WRITTEN PROBLEM: Reproduce every line of the data below without changing anything, but omit the pictures from your answer.

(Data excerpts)

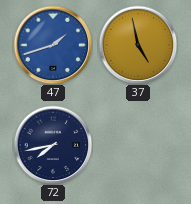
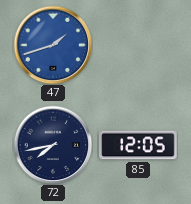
37: 4:58 -> none
85: none -> 12:05
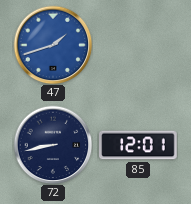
72: 7:43 -> 8:43
85: 12:05 -> 12:01
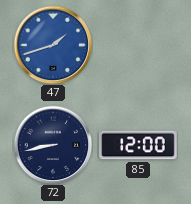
85: 12:01 -> 12:00
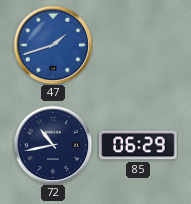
72: 8:43 -> 10:43
85: 12:00 -> 06:29
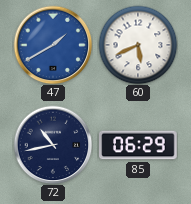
47: 1:42 -> 1:40
60: none -> 5:41
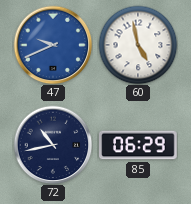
47: 1:40 -> 9:41
60: 5:41 -> 4:58
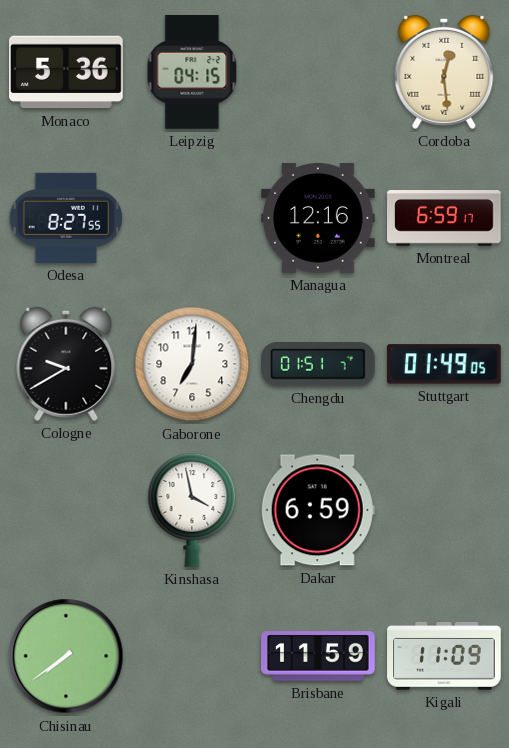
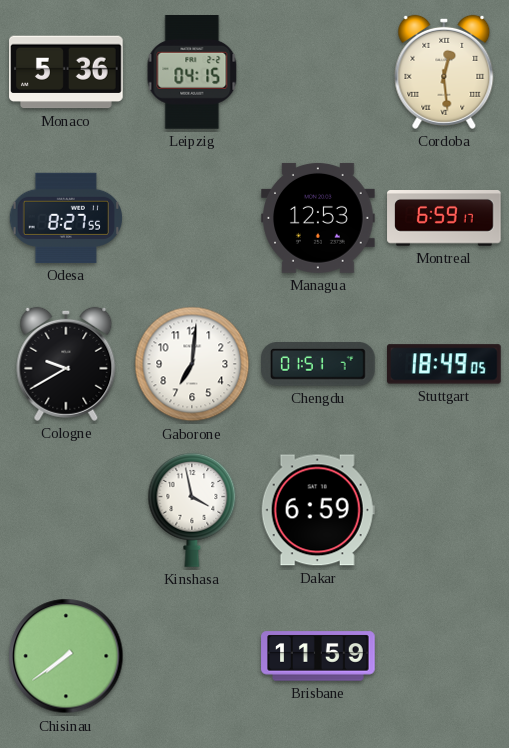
Managua: 12:16 -> 12:53
Stuttgart: 01:49 -> 18:49
Kigali: 11:09 -> none
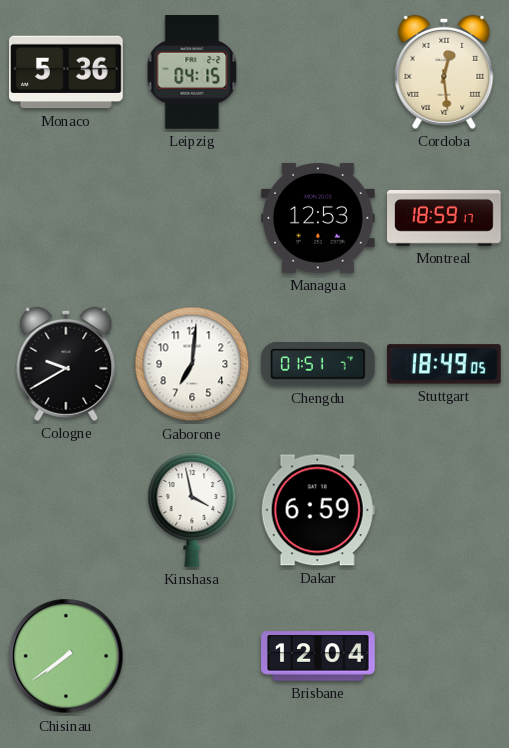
Odesa: 8:27 -> none
Montreal: 6:59 -> 18:59
Brisbane: 11:59 -> 12:04
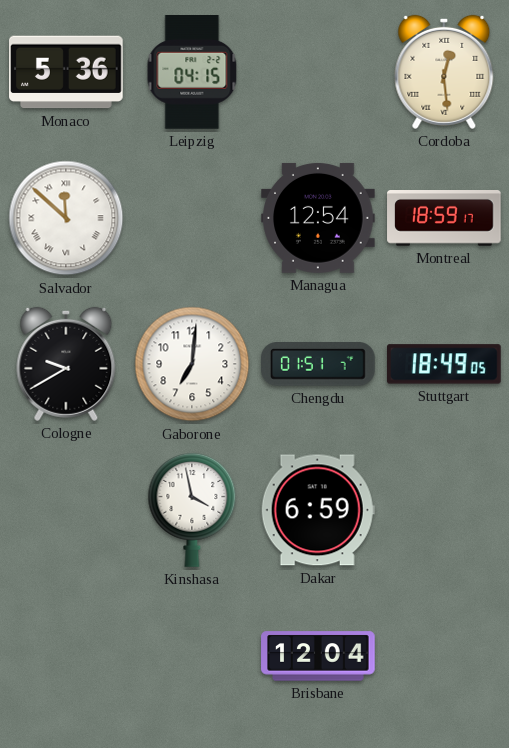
Salvador: none -> 11:52
Managua: 12:53 -> 12:54
Chisinau: 7:39 -> none
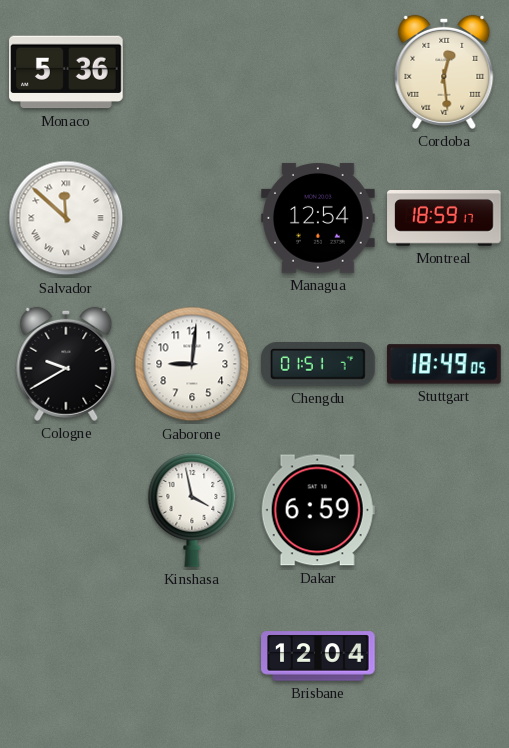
Leipzig: 04:15 -> none
Gaborone: 7:01 -> 9:01
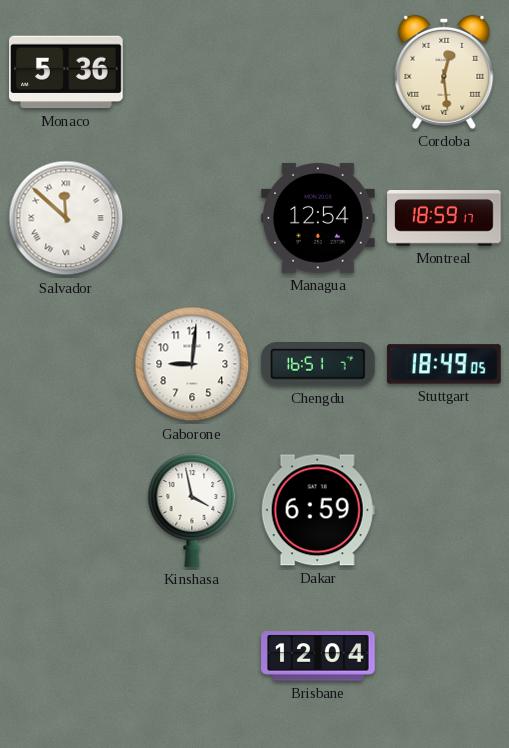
Cologne: 9:40 -> none
Chengdu: 01:51 -> 16:51
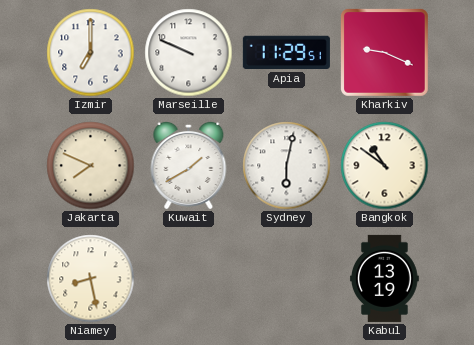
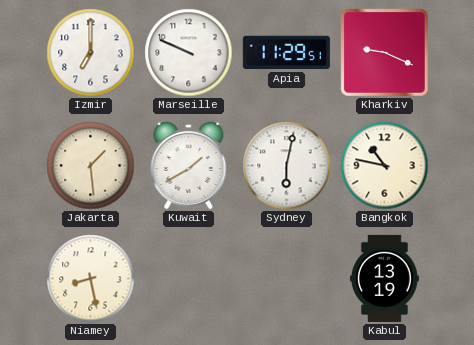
Jakarta: 7:49 -> 1:29
Bangkok: 10:51 -> 10:47
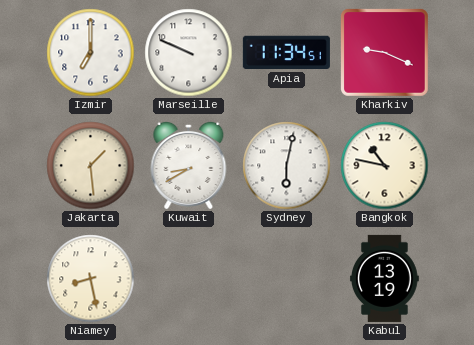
Apia: 11:29 -> 11:34
Kuwait: 1:40 -> 8:40
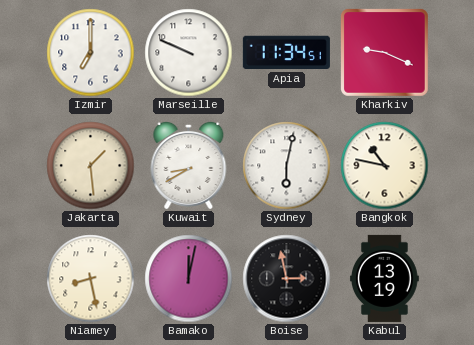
Bamako: none -> 12:02
Boise: none -> 2:58
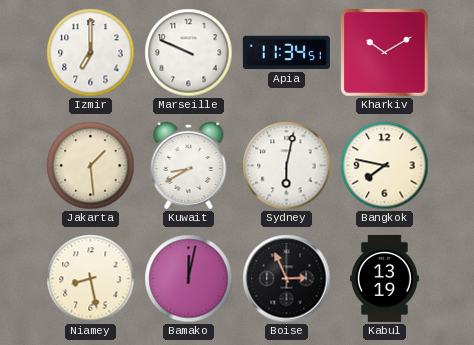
Kharkiv: 9:19 -> 10:10
Bangkok: 10:47 -> 7:47
Boise: 2:58 -> 2:56
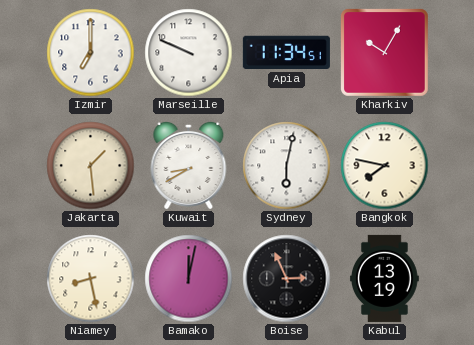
Kharkiv: 10:10 -> 10:05
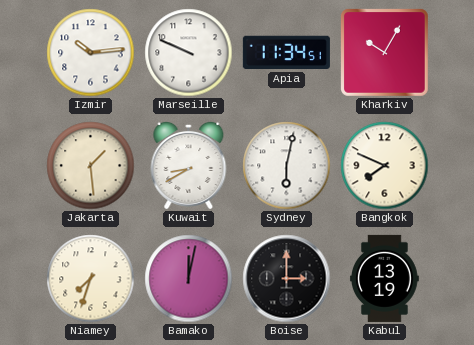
Izmir: 7:00 -> 10:14
Bangkok: 7:47 -> 7:49
Niamey: 8:28 -> 7:33
Boise: 2:56 -> 3:00
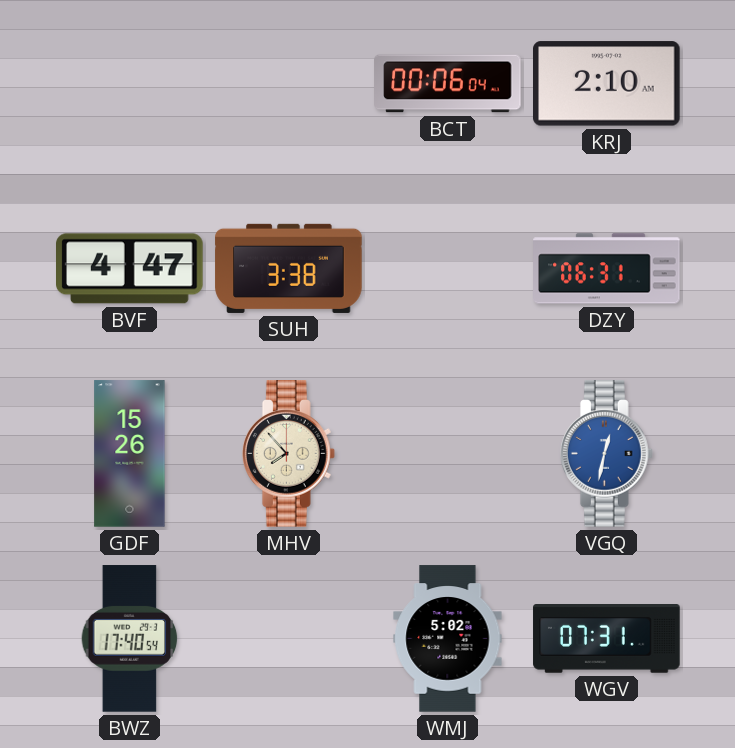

RESULT:
37: 4:58 -> none
85: none -> 12:05
72: 7:43 -> 8:43
85: 12:05 -> 12:01
85: 12:01 -> 12:00
72: 8:43 -> 10:43
85: 12:00 -> 06:29
47: 1:42 -> 1:40
60: none -> 5:41
47: 1:40 -> 9:41
60: 5:41 -> 4:58
Managua: 12:16 -> 12:53
Stuttgart: 01:49 -> 18:49
Kigali: 11:09 -> none
Odesa: 8:27 -> none
Montreal: 6:59 -> 18:59
Brisbane: 11:59 -> 12:04
Salvador: none -> 11:52
Managua: 12:53 -> 12:54
Chisinau: 7:39 -> none
Leipzig: 04:15 -> none
Gaborone: 7:01 -> 9:01
Cologne: 9:40 -> none
Chengdu: 01:51 -> 16:51
Jakarta: 7:49 -> 1:29
Bangkok: 10:51 -> 10:47
Apia: 11:29 -> 11:34
Kuwait: 1:40 -> 8:40
Bamako: none -> 12:02
Boise: none -> 2:58
Kharkiv: 9:19 -> 10:10
Bangkok: 10:47 -> 7:47
Boise: 2:58 -> 2:56
Kharkiv: 10:10 -> 10:05
Izmir: 7:00 -> 10:14
Bangkok: 7:47 -> 7:49
Niamey: 8:28 -> 7:33
Boise: 2:56 -> 3:00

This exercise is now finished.